| AIM OF THE TASK |
Your answer must be an exact copy of the records below, with every picture left out.
Segment Start: EXCERPTED DATA
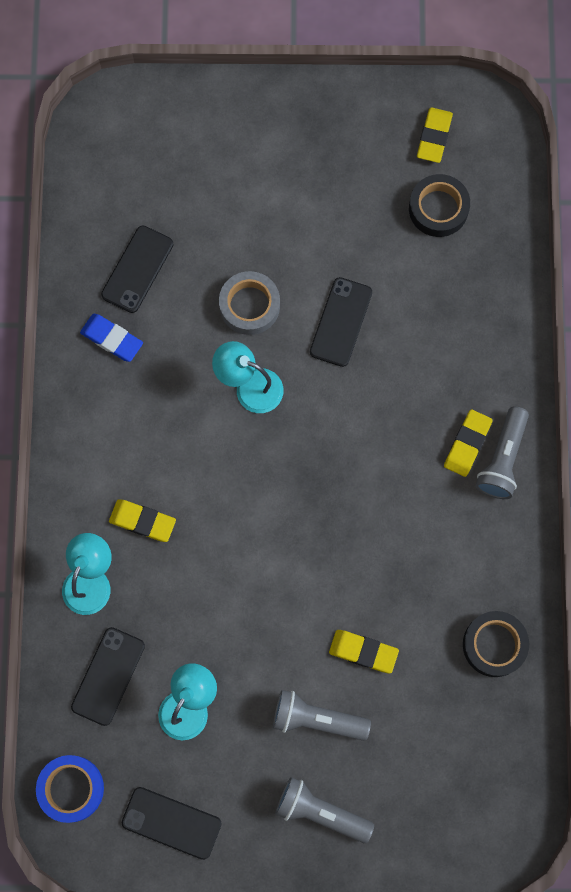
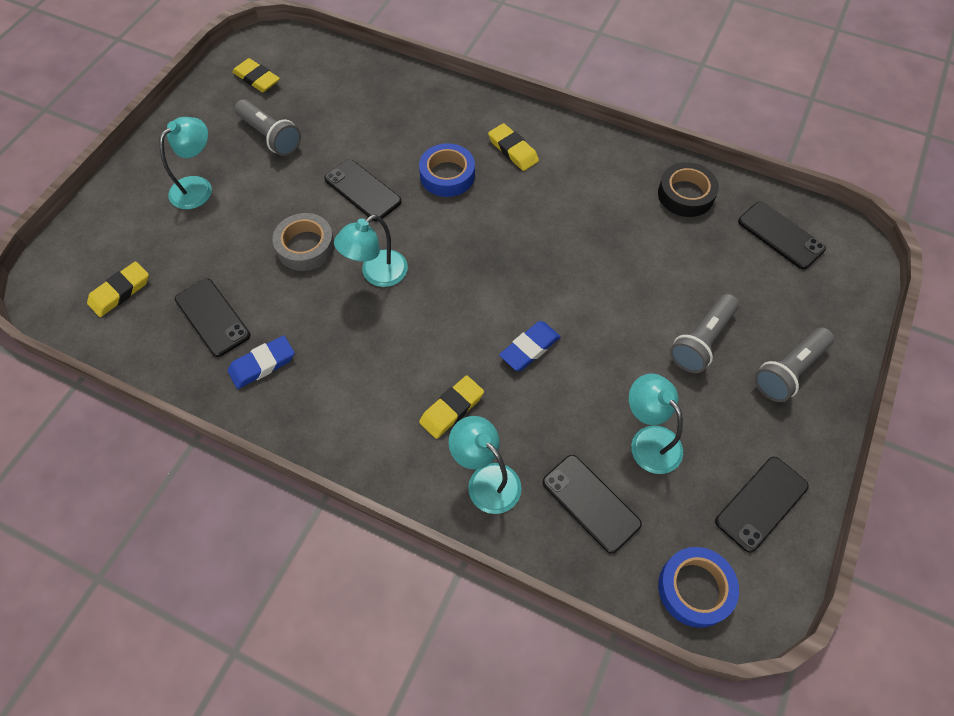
camera: 65 degrees left, 15 degrees down
(235, 562) = (529, 348): none -> blue eraser
(269, 167) = (198, 187): none -> turquoise lamp
(363, 652) = (655, 283): yellow eraser -> yellow eraser (120, 292)
(400, 394) = (447, 175): none -> blue tape
(438, 208) = (314, 97): black tape -> none
(486, 760) = (780, 235): none -> black phone
(502, 459) = (537, 134): grey flashlight -> grey flashlight (270, 136)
Segment End: EXCERPTED DATA
| RESPONSE TO THE TASK |
camera: 65 degrees left, 15 degrees down
(235, 562) = (529, 348): none -> blue eraser
(269, 167) = (198, 187): none -> turquoise lamp
(363, 652) = (655, 283): yellow eraser -> yellow eraser (120, 292)
(400, 394) = (447, 175): none -> blue tape
(438, 208) = (314, 97): black tape -> none
(486, 760) = (780, 235): none -> black phone
(502, 459) = (537, 134): grey flashlight -> grey flashlight (270, 136)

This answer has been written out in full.